Work request |
For the material below, output exactly the span from the line with "none -> purple ball [441,131,475,166]" to the line with "black tape [274,293,332,353]", including both, and nothing besides.

-------- Supplied material --------

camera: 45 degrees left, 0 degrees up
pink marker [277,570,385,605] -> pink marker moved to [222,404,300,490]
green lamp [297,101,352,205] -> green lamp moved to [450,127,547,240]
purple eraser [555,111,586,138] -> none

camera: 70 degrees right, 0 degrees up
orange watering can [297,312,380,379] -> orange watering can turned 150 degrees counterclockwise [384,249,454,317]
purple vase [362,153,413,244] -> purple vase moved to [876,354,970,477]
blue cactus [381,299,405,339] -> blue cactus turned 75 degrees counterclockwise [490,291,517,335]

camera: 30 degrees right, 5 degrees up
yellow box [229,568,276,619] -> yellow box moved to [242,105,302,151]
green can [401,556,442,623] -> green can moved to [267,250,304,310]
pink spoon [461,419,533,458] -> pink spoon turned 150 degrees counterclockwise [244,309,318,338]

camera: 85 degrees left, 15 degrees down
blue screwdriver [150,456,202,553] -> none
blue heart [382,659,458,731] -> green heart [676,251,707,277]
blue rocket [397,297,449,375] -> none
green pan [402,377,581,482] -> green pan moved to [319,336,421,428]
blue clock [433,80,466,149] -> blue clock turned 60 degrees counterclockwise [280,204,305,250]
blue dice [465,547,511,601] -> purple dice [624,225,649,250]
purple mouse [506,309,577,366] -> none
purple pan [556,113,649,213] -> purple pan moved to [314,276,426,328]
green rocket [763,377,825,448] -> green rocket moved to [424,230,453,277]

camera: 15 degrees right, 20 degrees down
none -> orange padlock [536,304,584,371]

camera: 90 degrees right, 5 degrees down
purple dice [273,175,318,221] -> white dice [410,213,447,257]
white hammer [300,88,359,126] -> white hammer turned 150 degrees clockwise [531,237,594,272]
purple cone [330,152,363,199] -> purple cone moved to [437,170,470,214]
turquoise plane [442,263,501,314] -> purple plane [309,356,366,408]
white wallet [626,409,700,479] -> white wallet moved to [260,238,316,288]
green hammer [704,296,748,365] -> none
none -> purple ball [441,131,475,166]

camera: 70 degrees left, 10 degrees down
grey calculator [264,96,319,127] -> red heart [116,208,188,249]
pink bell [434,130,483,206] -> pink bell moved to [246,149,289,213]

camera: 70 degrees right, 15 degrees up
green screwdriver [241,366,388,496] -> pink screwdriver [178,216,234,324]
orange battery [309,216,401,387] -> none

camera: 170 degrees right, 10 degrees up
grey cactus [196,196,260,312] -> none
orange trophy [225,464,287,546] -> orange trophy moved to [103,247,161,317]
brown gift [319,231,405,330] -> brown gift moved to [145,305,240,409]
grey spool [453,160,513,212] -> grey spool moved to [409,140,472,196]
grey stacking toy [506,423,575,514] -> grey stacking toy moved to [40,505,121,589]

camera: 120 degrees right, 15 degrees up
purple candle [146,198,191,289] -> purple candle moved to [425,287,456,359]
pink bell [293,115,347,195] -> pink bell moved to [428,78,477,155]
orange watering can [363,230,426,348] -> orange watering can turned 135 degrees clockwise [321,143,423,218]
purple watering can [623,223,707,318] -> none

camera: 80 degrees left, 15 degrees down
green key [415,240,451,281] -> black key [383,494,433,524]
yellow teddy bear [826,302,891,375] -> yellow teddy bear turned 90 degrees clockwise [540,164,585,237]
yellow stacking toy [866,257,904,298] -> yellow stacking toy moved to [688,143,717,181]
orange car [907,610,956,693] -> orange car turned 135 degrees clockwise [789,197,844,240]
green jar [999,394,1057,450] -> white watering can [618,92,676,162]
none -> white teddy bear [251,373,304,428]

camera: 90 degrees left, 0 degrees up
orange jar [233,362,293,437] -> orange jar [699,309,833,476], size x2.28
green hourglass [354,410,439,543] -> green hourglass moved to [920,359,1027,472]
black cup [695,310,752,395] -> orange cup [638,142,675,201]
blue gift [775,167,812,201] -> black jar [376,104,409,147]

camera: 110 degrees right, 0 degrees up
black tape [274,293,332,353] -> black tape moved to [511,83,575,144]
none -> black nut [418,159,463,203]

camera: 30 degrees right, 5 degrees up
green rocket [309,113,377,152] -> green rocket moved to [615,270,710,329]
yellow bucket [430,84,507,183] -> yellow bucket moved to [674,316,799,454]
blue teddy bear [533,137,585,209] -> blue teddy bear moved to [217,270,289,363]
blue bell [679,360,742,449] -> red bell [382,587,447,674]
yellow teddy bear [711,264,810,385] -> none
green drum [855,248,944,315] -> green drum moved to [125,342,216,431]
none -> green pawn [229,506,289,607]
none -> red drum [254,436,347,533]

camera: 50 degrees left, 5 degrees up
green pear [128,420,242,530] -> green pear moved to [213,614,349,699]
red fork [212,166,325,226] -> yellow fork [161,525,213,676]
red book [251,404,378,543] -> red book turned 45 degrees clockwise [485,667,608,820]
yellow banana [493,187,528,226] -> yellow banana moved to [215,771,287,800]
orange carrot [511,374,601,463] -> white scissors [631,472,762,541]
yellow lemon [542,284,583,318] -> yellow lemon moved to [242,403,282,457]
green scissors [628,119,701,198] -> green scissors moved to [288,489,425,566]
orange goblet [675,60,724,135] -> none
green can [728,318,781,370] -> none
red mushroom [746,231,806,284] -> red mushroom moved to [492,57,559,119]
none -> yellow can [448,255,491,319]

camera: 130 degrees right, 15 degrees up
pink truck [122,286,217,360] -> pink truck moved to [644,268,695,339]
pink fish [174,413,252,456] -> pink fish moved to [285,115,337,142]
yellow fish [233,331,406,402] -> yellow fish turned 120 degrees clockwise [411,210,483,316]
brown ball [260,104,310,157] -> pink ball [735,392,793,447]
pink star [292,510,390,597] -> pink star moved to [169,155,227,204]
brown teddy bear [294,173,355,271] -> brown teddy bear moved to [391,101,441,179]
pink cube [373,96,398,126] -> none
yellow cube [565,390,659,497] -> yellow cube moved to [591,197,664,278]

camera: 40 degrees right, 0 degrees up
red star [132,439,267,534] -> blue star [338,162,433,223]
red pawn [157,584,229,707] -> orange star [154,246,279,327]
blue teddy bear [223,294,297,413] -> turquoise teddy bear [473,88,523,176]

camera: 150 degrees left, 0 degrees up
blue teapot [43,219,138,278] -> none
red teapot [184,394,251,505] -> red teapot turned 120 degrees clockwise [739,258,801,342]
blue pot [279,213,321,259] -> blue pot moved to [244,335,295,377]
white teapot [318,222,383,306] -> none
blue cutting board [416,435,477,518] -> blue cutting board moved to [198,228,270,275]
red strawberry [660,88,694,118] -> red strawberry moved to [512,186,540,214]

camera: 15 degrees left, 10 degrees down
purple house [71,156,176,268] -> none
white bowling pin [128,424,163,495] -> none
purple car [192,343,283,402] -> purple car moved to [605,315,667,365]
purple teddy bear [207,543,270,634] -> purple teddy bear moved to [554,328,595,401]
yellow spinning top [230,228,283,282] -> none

--------

The answer |
none -> purple ball [441,131,475,166]

camera: 70 degrees left, 10 degrees down
grey calculator [264,96,319,127] -> red heart [116,208,188,249]
pink bell [434,130,483,206] -> pink bell moved to [246,149,289,213]

camera: 70 degrees right, 15 degrees up
green screwdriver [241,366,388,496] -> pink screwdriver [178,216,234,324]
orange battery [309,216,401,387] -> none

camera: 170 degrees right, 10 degrees up
grey cactus [196,196,260,312] -> none
orange trophy [225,464,287,546] -> orange trophy moved to [103,247,161,317]
brown gift [319,231,405,330] -> brown gift moved to [145,305,240,409]
grey spool [453,160,513,212] -> grey spool moved to [409,140,472,196]
grey stacking toy [506,423,575,514] -> grey stacking toy moved to [40,505,121,589]

camera: 120 degrees right, 15 degrees up
purple candle [146,198,191,289] -> purple candle moved to [425,287,456,359]
pink bell [293,115,347,195] -> pink bell moved to [428,78,477,155]
orange watering can [363,230,426,348] -> orange watering can turned 135 degrees clockwise [321,143,423,218]
purple watering can [623,223,707,318] -> none

camera: 80 degrees left, 15 degrees down
green key [415,240,451,281] -> black key [383,494,433,524]
yellow teddy bear [826,302,891,375] -> yellow teddy bear turned 90 degrees clockwise [540,164,585,237]
yellow stacking toy [866,257,904,298] -> yellow stacking toy moved to [688,143,717,181]
orange car [907,610,956,693] -> orange car turned 135 degrees clockwise [789,197,844,240]
green jar [999,394,1057,450] -> white watering can [618,92,676,162]
none -> white teddy bear [251,373,304,428]

camera: 90 degrees left, 0 degrees up
orange jar [233,362,293,437] -> orange jar [699,309,833,476], size x2.28
green hourglass [354,410,439,543] -> green hourglass moved to [920,359,1027,472]
black cup [695,310,752,395] -> orange cup [638,142,675,201]
blue gift [775,167,812,201] -> black jar [376,104,409,147]

camera: 110 degrees right, 0 degrees up
black tape [274,293,332,353] -> black tape moved to [511,83,575,144]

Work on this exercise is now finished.